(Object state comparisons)
▬▬▬▬▬▬▬▬▬▬
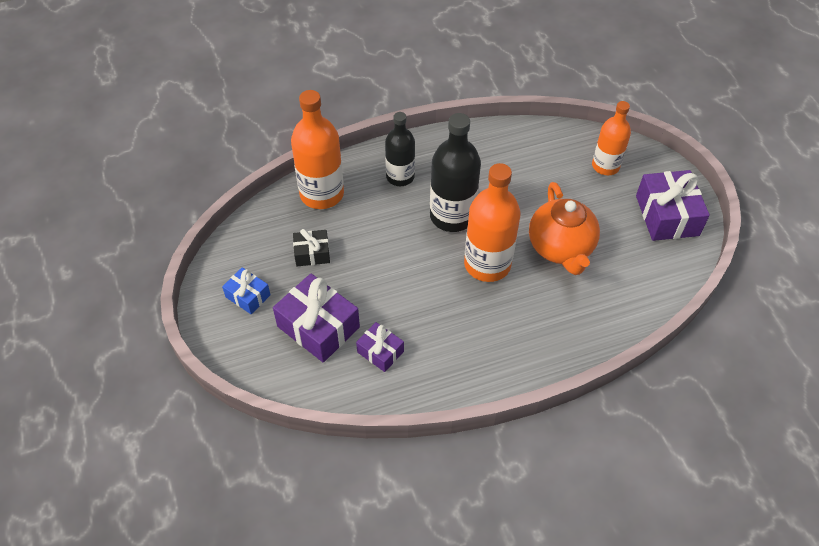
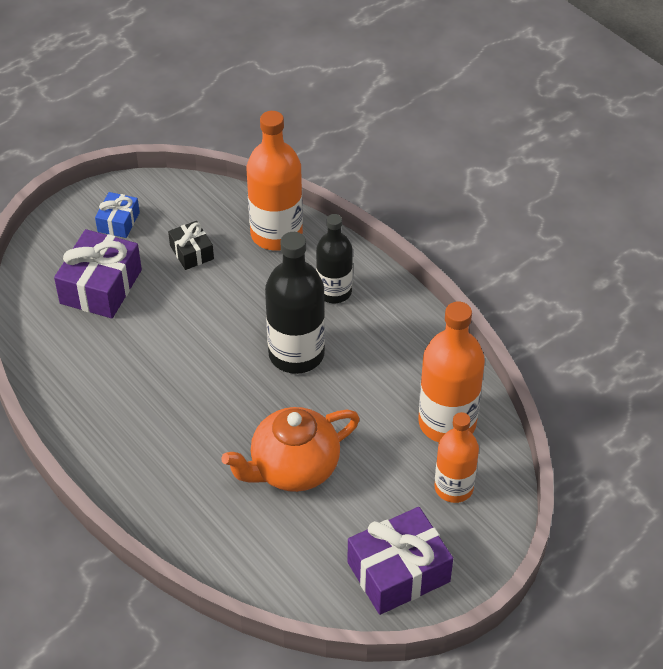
camera: 70 degrees right, 5 degrees down
(380, 352) = (88, 344): purple gift -> none
(487, 264) = (239, 404): orange bottle -> orange bottle (447, 423)

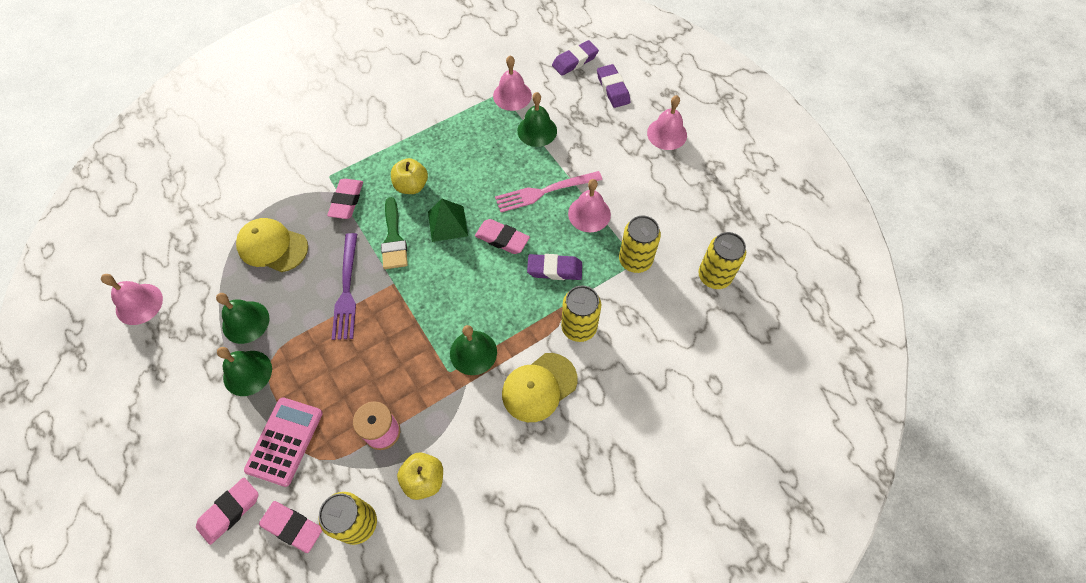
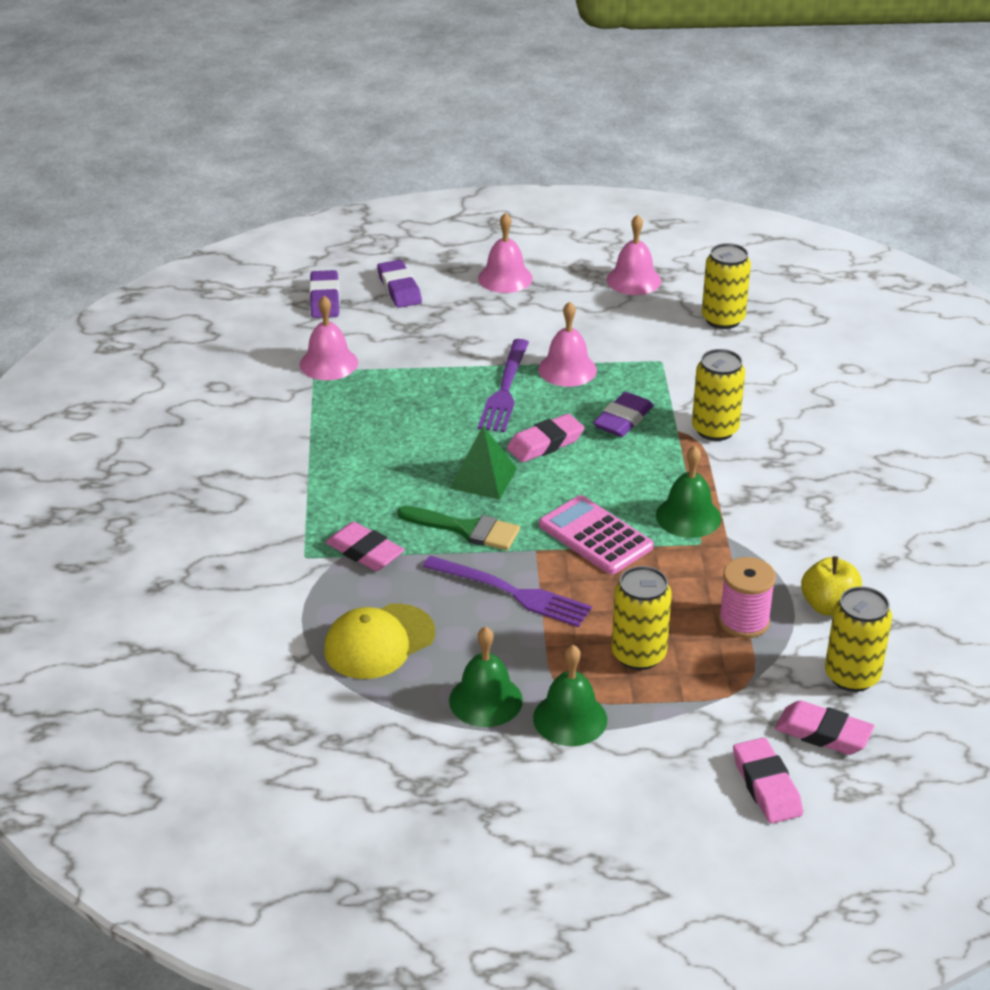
camera: 60 degrees left, 25 degrees down
(139, 304) = (361, 805): pink bell -> pink bell (633, 280)
(284, 441) = (699, 710): pink calculator -> pink calculator (595, 536)
(292, 527) = (823, 733): pink eraser -> pink eraser turned 60 degrees clockwise
(411, 186) = (394, 489): yellow apple -> none
(537, 130) = (406, 364): green bell -> none
(539, 387) = (770, 483): yellow cap -> none
(544, 192) = (505, 390): pink fork -> purple fork
(613, 89) = (399, 289): purple eraser -> purple eraser turned 60 degrees clockwise
(635, 260) = (659, 361): yellow can -> yellow can (638, 655)

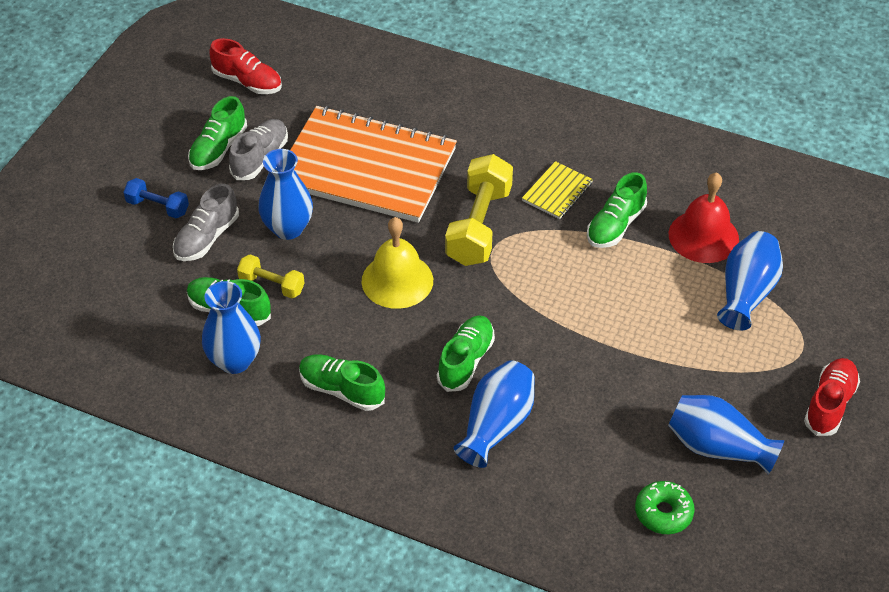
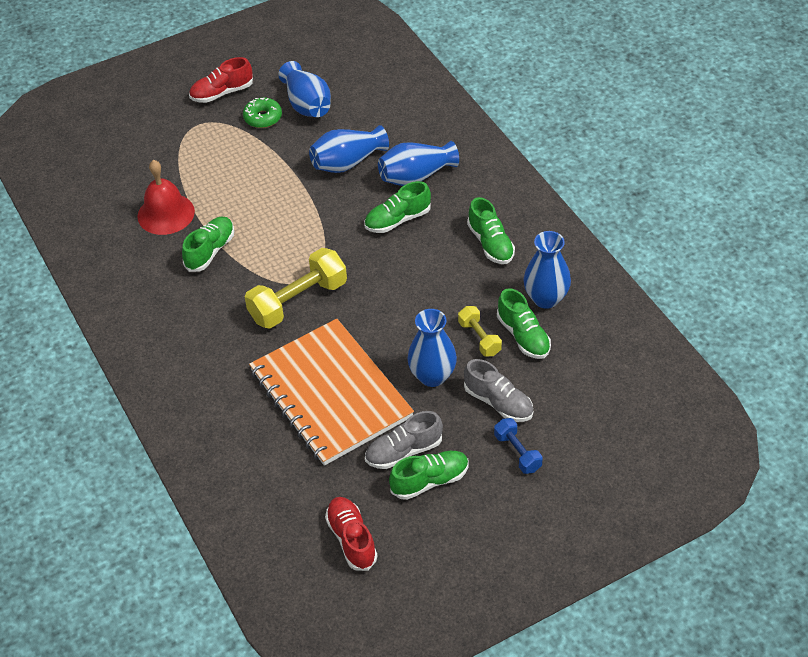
camera: 140 degrees left, 0 degrees up
(207, 238) = (498, 403): grey shoe -> grey shoe turned 60 degrees clockwise
(397, 280) = (391, 294): yellow bell -> none
(557, 192) = (219, 295): yellow notebook -> none
(615, 225) = (210, 251): green shoe -> green shoe turned 45 degrees counterclockwise
(663, 513) = (372, 92): green donut -> green donut (263, 118)
(746, 293) = (187, 168): blue vase -> blue vase (347, 162)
▬▬▬▬▬▬▬▬▬▬
A precise copy of each record, with the images removed, should be output.

- TASK OUTPUT:
camera: 70 degrees right, 5 degrees down
(380, 352) = (88, 344): purple gift -> none
(487, 264) = (239, 404): orange bottle -> orange bottle (447, 423)

camera: 60 degrees left, 25 degrees down
(139, 304) = (361, 805): pink bell -> pink bell (633, 280)
(284, 441) = (699, 710): pink calculator -> pink calculator (595, 536)
(292, 527) = (823, 733): pink eraser -> pink eraser turned 60 degrees clockwise
(411, 186) = (394, 489): yellow apple -> none
(537, 130) = (406, 364): green bell -> none
(539, 387) = (770, 483): yellow cap -> none
(544, 192) = (505, 390): pink fork -> purple fork
(613, 89) = (399, 289): purple eraser -> purple eraser turned 60 degrees clockwise
(635, 260) = (659, 361): yellow can -> yellow can (638, 655)

camera: 140 degrees left, 0 degrees up
(207, 238) = (498, 403): grey shoe -> grey shoe turned 60 degrees clockwise
(397, 280) = (391, 294): yellow bell -> none
(557, 192) = (219, 295): yellow notebook -> none
(615, 225) = (210, 251): green shoe -> green shoe turned 45 degrees counterclockwise
(663, 513) = (372, 92): green donut -> green donut (263, 118)
(746, 293) = (187, 168): blue vase -> blue vase (347, 162)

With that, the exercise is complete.